Print the records below exactly, from the line containing "Analyze this satellite" down to the line containing "List all objects visible", both lines included, and omit every picture.

> _SOURCE DATA_
___

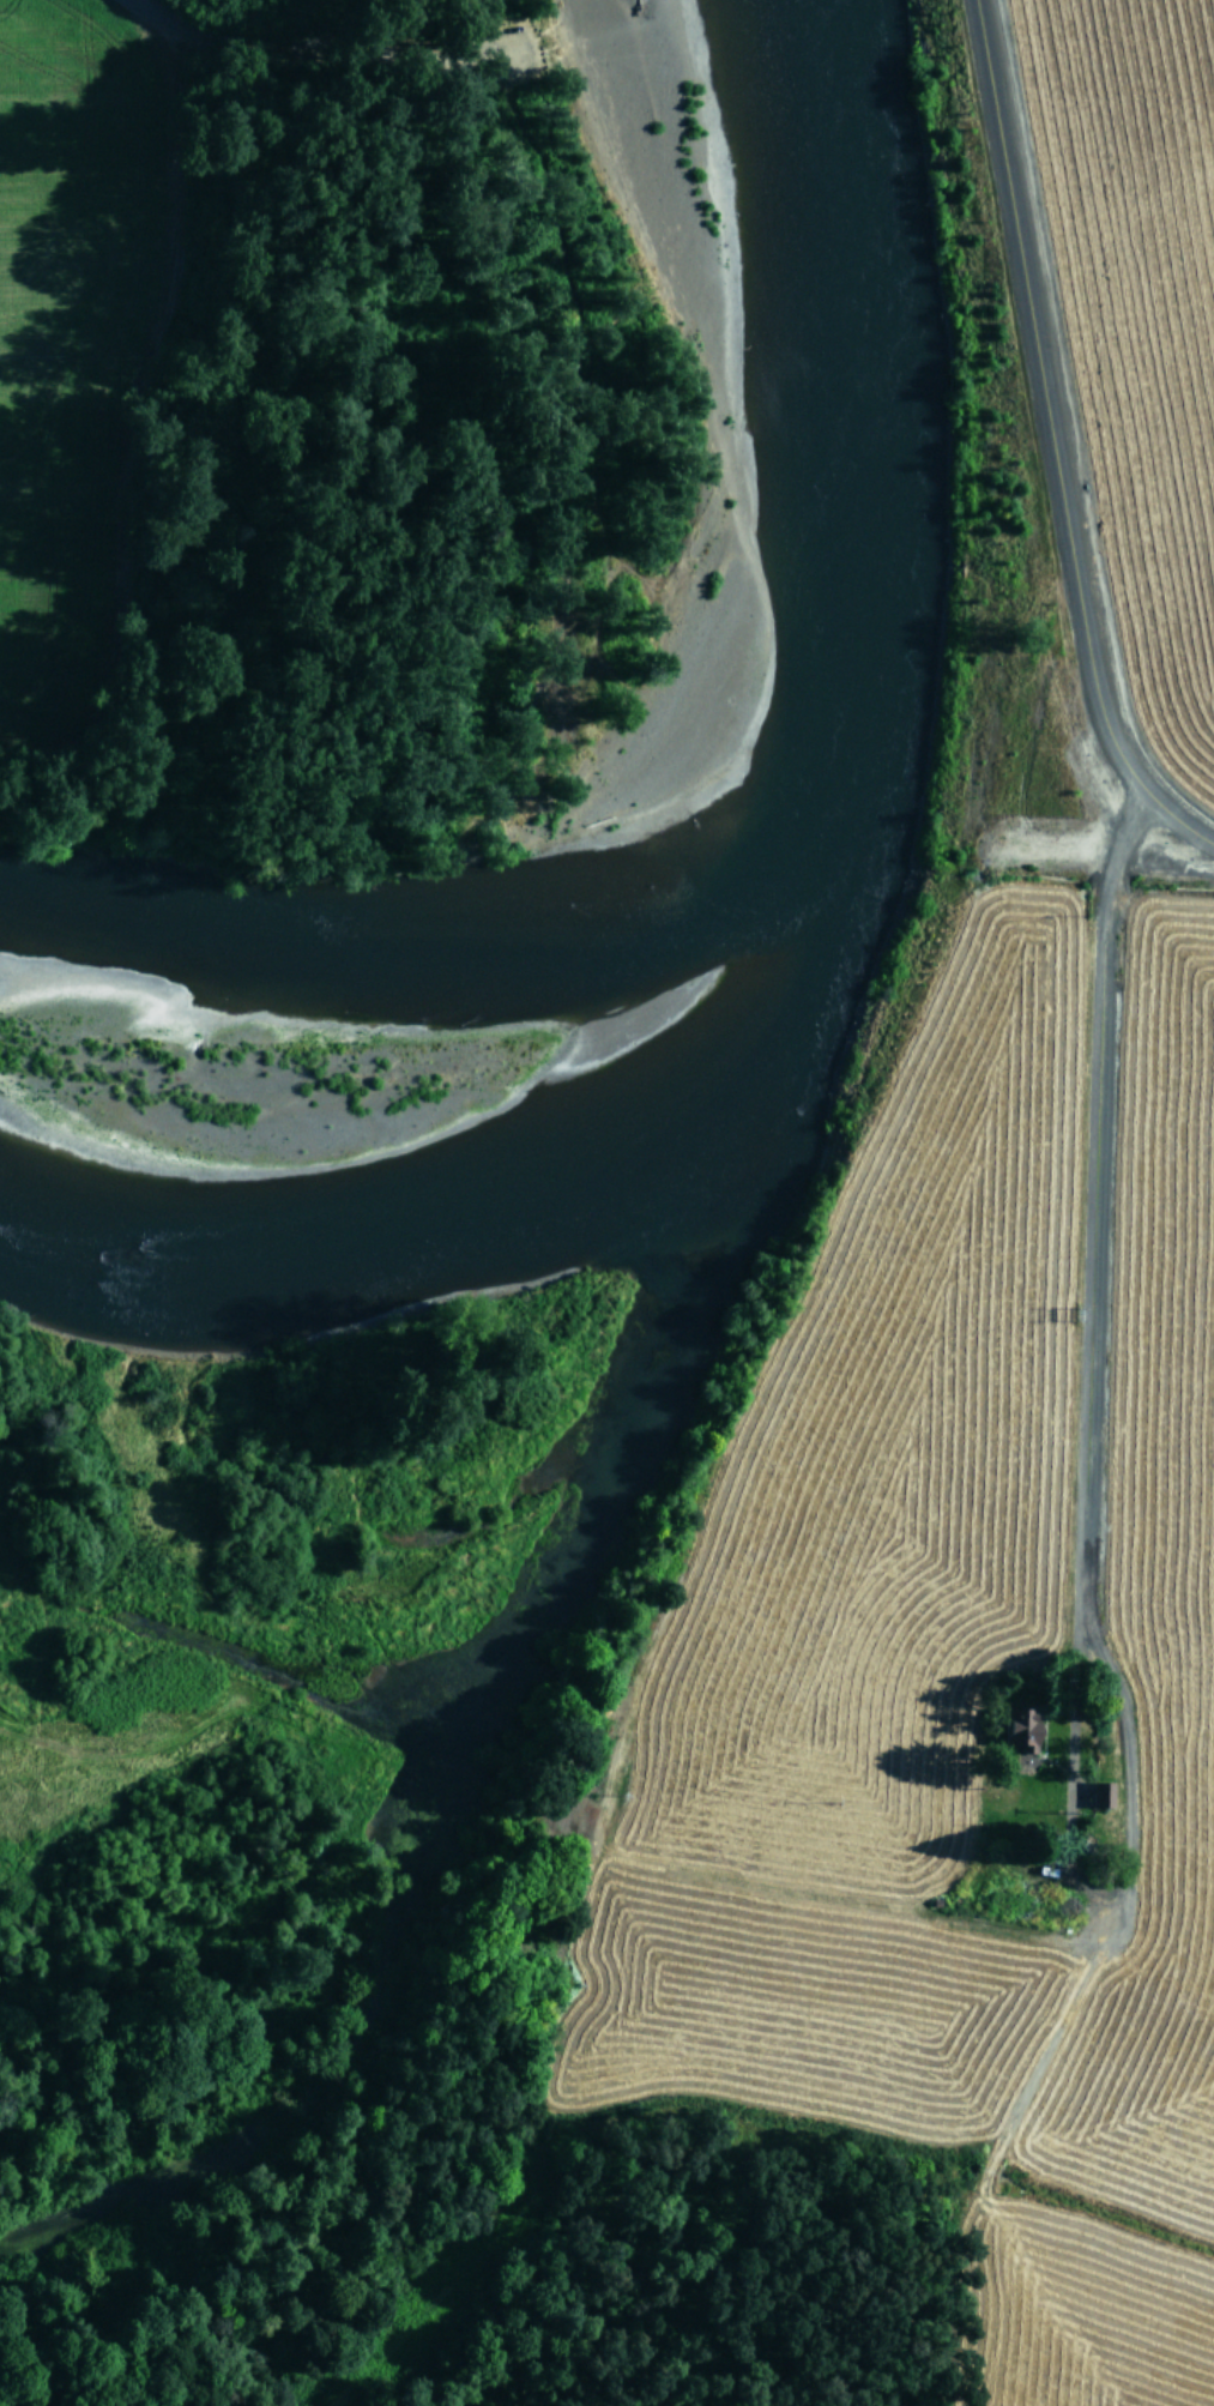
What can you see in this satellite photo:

___

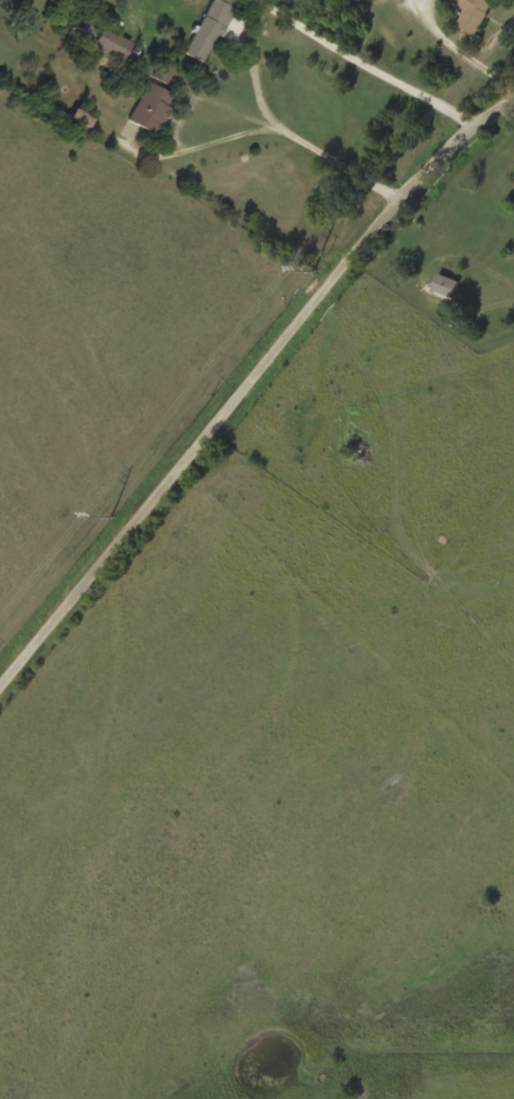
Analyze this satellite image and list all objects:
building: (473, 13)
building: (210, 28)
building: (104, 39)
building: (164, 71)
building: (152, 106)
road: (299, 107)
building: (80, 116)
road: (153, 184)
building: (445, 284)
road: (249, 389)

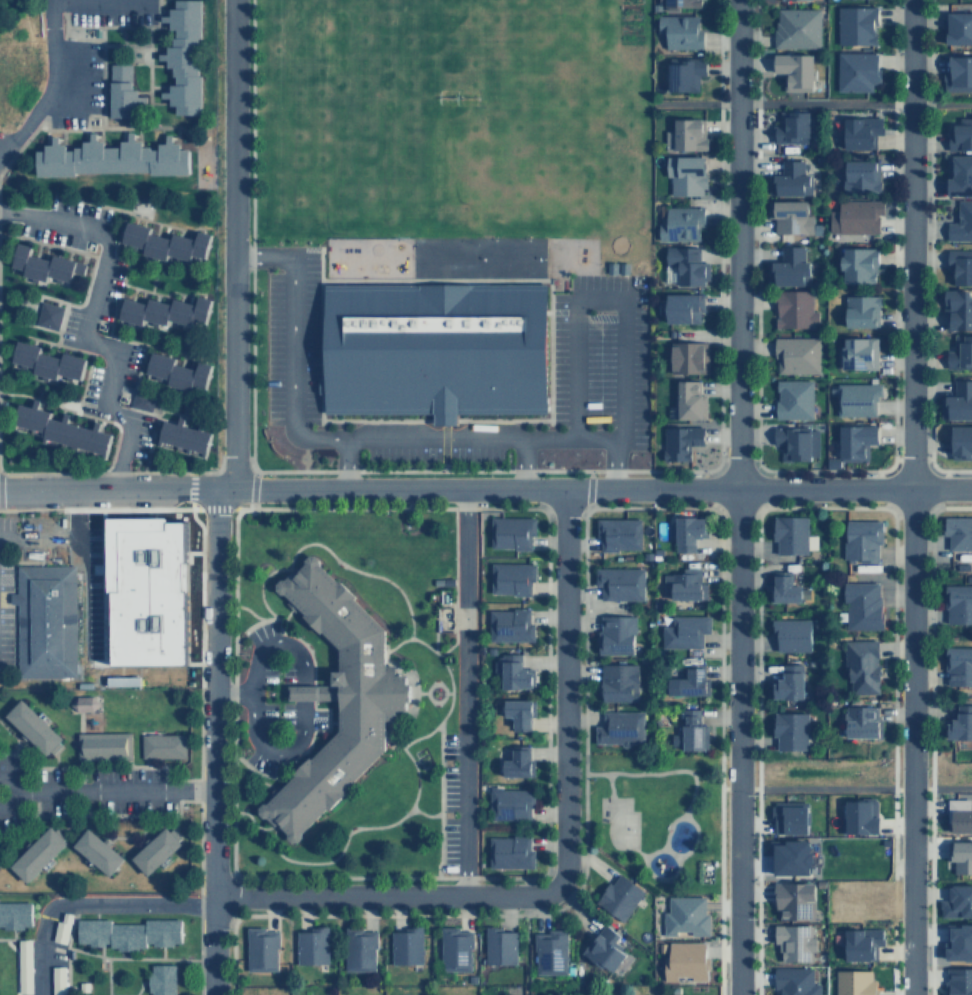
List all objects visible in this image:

___

> _RESPONSE_
Analyze this satellite image and list all objects:
building: (473, 13)
building: (210, 28)
building: (104, 39)
building: (164, 71)
building: (152, 106)
road: (299, 107)
building: (80, 116)
road: (153, 184)
building: (445, 284)
road: (249, 389)

List all objects visible in this image:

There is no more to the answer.